• [WHAT THE TASK REQUIRES]
Would you restate each line of the data below word for word, without its pictures?

• [MATERIAL PROVIDED]
▼

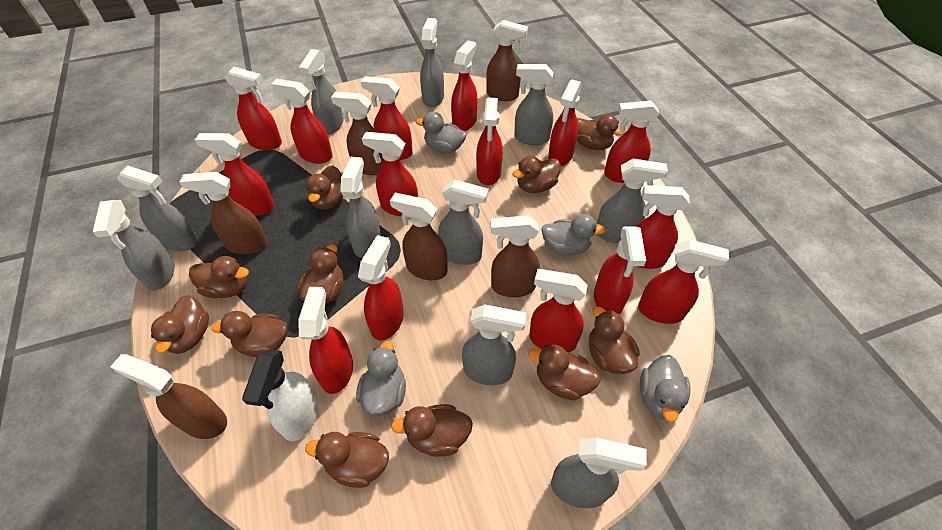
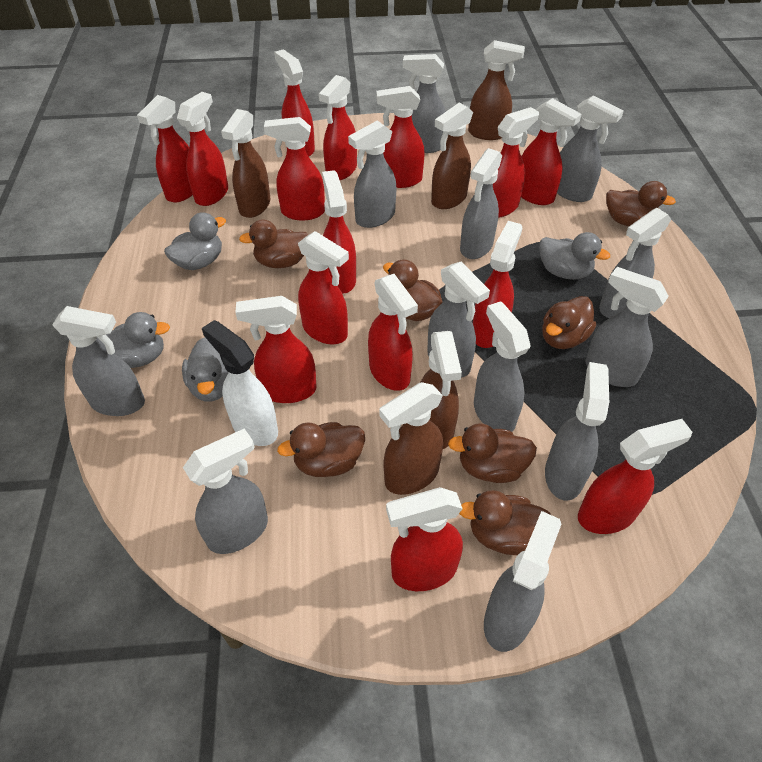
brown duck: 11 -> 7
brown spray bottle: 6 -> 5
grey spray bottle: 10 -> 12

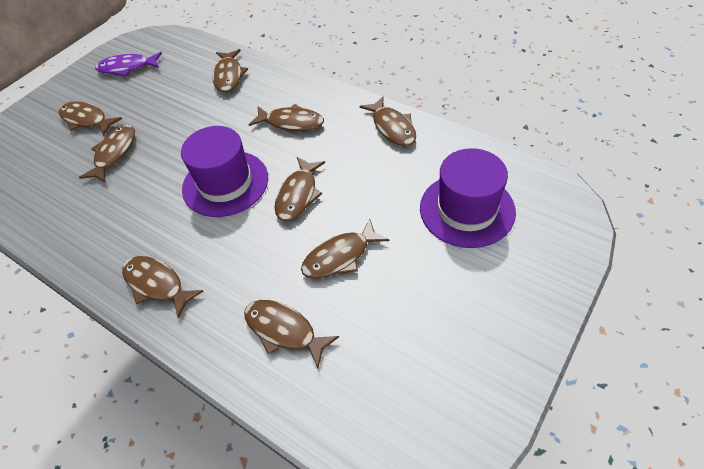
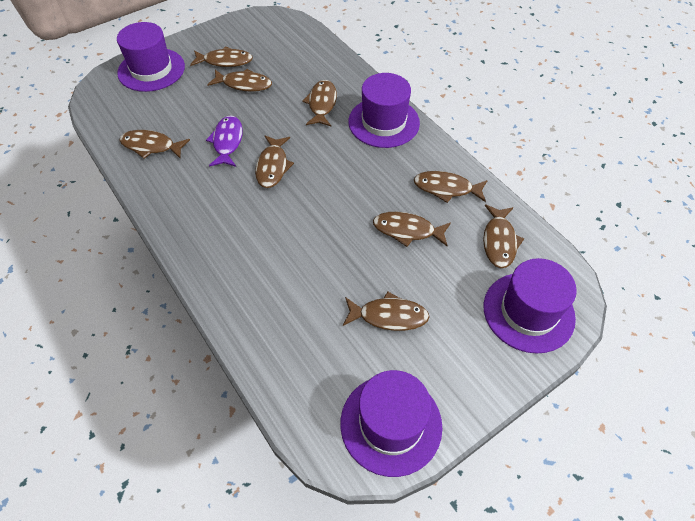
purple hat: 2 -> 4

▲

• [ANSWER FOR THIS EXERCISE]
brown duck: 11 -> 7
brown spray bottle: 6 -> 5
grey spray bottle: 10 -> 12

purple hat: 2 -> 4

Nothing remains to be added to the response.